── EXTRACTED ENTRIES ──
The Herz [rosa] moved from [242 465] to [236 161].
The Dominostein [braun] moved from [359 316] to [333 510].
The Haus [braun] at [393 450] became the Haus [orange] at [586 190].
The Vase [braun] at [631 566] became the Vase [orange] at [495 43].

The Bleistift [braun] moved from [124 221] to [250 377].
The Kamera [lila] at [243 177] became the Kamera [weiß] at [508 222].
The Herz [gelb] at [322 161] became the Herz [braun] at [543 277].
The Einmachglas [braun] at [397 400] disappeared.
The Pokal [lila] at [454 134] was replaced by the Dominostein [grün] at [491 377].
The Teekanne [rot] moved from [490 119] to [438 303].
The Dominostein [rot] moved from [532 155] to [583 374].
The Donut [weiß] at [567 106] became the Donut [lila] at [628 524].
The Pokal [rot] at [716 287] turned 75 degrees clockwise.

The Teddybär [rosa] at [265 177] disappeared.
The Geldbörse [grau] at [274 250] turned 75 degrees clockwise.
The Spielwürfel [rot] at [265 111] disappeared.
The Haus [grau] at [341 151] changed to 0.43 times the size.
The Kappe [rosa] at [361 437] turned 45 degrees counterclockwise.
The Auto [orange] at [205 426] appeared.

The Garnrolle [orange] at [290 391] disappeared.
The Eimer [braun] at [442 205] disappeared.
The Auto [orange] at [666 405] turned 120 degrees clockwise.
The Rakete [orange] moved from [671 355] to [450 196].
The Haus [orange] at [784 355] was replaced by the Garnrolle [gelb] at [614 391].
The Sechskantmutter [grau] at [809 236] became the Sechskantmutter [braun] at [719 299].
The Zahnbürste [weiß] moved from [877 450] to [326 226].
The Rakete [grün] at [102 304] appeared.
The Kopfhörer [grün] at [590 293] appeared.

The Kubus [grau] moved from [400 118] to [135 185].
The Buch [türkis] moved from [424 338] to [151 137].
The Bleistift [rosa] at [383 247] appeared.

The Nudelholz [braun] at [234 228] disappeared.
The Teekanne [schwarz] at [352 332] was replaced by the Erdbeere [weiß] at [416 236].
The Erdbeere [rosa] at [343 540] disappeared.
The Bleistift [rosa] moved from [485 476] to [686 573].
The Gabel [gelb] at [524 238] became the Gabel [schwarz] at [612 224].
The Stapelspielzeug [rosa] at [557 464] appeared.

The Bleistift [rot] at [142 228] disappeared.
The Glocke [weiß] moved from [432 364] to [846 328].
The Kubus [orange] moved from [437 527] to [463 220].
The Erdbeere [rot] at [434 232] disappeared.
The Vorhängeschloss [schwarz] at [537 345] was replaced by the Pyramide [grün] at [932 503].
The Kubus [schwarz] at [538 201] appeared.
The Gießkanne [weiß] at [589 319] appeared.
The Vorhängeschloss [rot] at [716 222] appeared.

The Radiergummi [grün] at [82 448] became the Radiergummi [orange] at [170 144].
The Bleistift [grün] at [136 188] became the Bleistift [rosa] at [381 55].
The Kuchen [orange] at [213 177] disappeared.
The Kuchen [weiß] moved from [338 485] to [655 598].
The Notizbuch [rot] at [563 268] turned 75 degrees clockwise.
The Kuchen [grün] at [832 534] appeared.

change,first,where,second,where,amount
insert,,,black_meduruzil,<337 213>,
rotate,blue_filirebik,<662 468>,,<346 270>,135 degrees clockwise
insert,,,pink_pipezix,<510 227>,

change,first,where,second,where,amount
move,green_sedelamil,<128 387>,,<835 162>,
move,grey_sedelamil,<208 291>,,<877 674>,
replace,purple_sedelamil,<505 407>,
───
● **WORK ORDER**:
Reply with the lines from the first line of the entries through the line that contains "The Haus [braun]", repeated exactly with both ends kept, and with nothing else.

● **SOLUTION TO THE EXERCISE**:
The Herz [rosa] moved from [242 465] to [236 161].
The Dominostein [braun] moved from [359 316] to [333 510].
The Haus [braun] at [393 450] became the Haus [orange] at [586 190].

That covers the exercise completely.